▶ **What you have to do**:
Go through the records below and show every line with the string "degrees".

▶ **Spatial reasoning data**:
- - - -
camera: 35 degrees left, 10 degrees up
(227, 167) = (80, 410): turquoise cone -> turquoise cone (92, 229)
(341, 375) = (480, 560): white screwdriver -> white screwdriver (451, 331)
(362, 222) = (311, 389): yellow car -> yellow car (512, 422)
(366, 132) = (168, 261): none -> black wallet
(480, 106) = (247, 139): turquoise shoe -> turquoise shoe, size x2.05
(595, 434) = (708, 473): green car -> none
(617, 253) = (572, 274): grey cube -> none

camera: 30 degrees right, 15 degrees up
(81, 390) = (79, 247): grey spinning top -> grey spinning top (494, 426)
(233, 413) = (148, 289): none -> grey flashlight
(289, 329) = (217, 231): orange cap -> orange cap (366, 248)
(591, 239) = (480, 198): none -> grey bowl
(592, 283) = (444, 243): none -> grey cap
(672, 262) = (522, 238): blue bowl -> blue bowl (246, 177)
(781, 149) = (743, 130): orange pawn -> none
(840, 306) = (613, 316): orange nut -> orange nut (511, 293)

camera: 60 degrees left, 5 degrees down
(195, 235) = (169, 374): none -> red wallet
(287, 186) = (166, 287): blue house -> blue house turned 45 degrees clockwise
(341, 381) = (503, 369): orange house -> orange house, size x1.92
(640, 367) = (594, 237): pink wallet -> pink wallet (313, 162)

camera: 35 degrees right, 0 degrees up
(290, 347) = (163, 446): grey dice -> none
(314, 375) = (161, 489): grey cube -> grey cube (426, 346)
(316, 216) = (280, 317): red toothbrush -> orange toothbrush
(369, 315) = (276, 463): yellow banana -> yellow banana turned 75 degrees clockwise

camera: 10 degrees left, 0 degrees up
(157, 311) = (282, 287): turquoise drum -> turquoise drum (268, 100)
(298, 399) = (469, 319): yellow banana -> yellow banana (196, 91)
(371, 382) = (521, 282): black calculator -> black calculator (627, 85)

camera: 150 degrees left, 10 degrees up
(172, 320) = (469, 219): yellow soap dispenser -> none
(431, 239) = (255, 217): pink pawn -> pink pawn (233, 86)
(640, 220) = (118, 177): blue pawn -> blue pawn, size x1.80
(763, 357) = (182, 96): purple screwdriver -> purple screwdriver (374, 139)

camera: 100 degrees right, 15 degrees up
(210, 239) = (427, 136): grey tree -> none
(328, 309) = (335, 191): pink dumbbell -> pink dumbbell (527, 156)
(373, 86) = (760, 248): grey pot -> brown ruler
- - - -
▶ **Output of the exercise**:
camera: 35 degrees left, 10 degrees up
camera: 30 degrees right, 15 degrees up
camera: 60 degrees left, 5 degrees down
(287, 186) = (166, 287): blue house -> blue house turned 45 degrees clockwise
camera: 35 degrees right, 0 degrees up
(369, 315) = (276, 463): yellow banana -> yellow banana turned 75 degrees clockwise
camera: 10 degrees left, 0 degrees up
camera: 150 degrees left, 10 degrees up
camera: 100 degrees right, 15 degrees up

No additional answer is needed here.